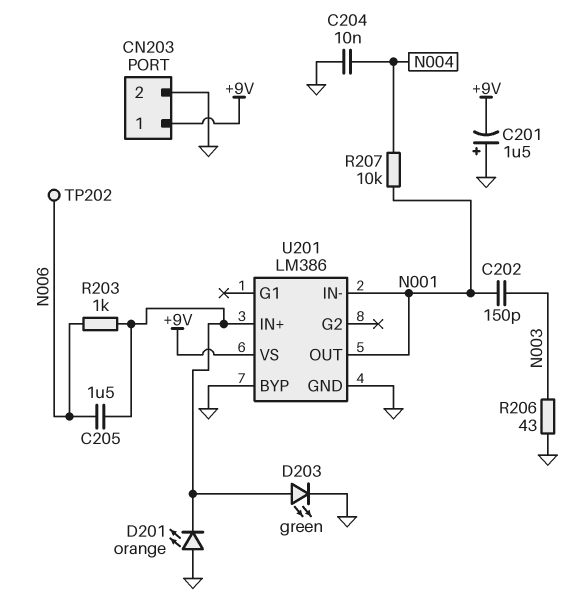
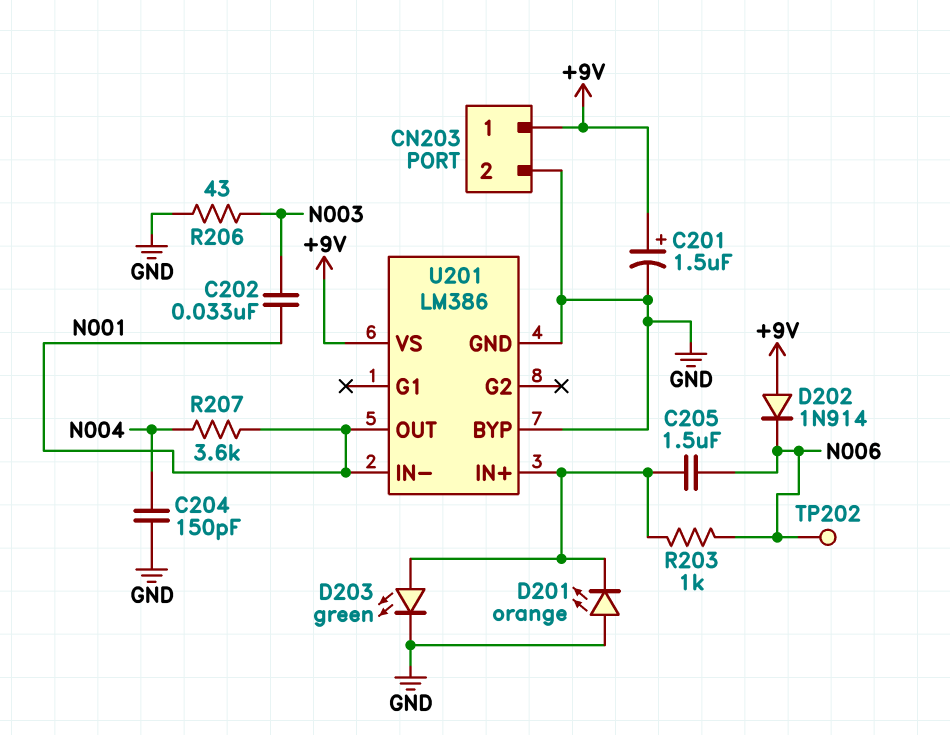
C201: 1.5uF (plus GND, minus +9V) -> 1.5uF (plus +9V, minus GND)
C202: 150pF (N001, N003) -> 33nF (N001, N003)
C204: 10nF (GND, N004) -> 150pF (GND, N004)
D202: none -> diode 1N914 (A +9V, K N006)
R207: 10k (N001, N004) -> 3.6k (N001, N004)

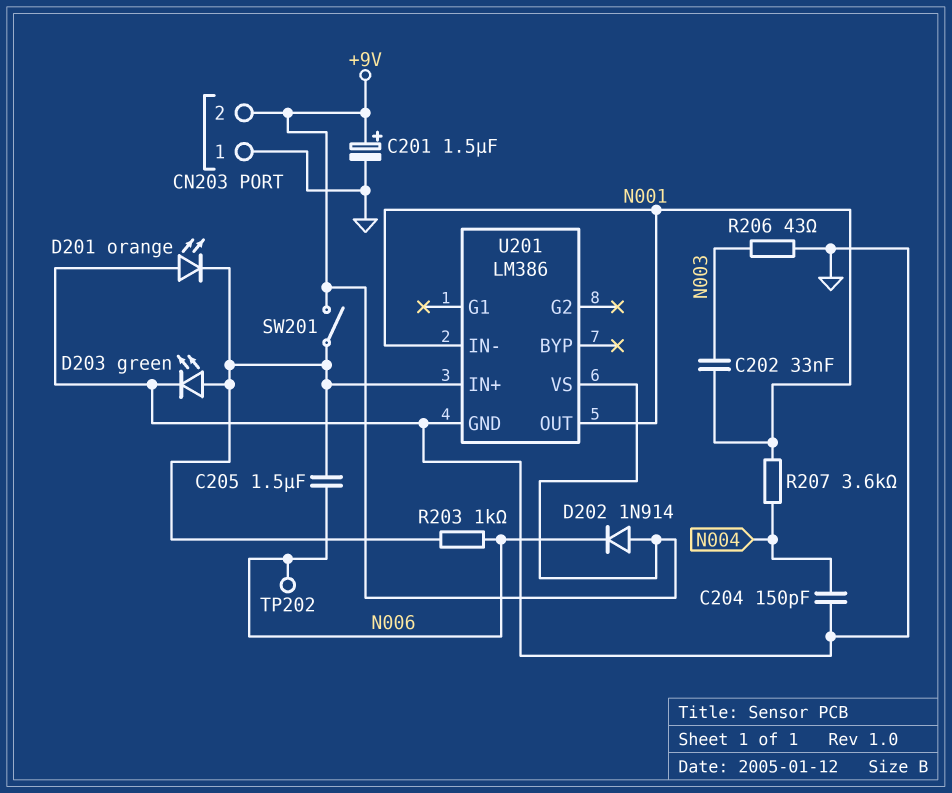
CN203 pin 1: +9V -> GND
CN203 pin 2: GND -> +9V
SW201: none -> switch (+9V, U201/IN+)
U201 pin BYP: GND -> none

◇ ◇ ◇

## Exercise brief:
Your answer should consist of the lines of the listing that contain "none", copied as they stand.

## Task output:
D202: none -> diode 1N914 (A +9V, K N006)
SW201: none -> switch (+9V, U201/IN+)
U201 pin BYP: GND -> none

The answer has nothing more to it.